**Data for this task:**
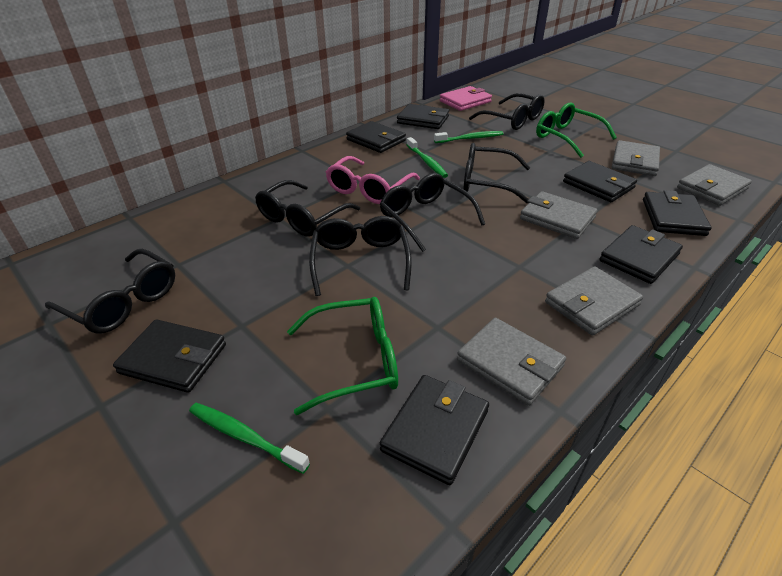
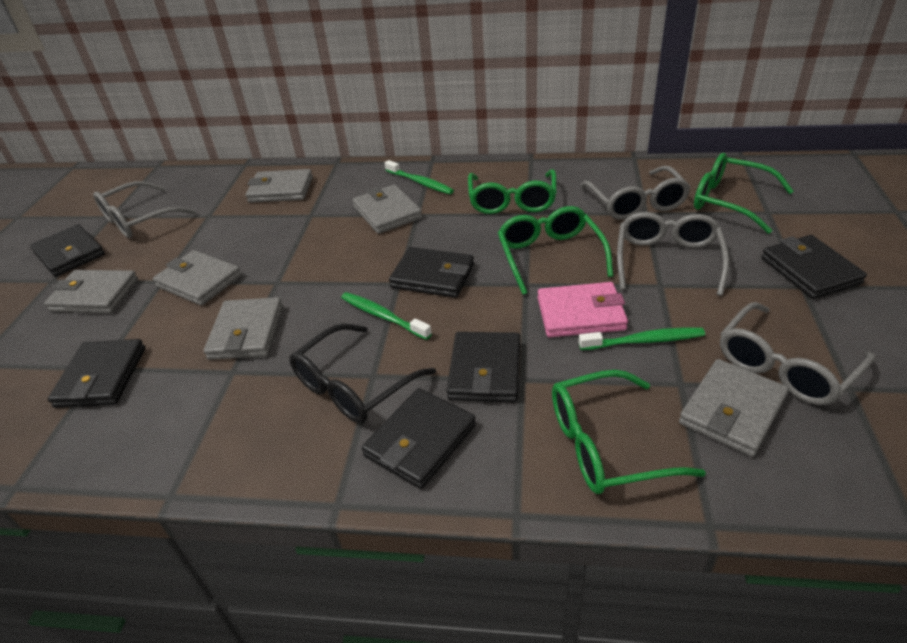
black glasses: 6 -> 1
black wallet: 7 -> 6
green glasses: 2 -> 4
grey glasses: 0 -> 4
grey wallet: 5 -> 6
pink glasses: 1 -> 0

**Required action:** Each line above is to be duplicated exactly, and the pictures are to be omitted.

**Response below:**
black glasses: 6 -> 1
black wallet: 7 -> 6
green glasses: 2 -> 4
grey glasses: 0 -> 4
grey wallet: 5 -> 6
pink glasses: 1 -> 0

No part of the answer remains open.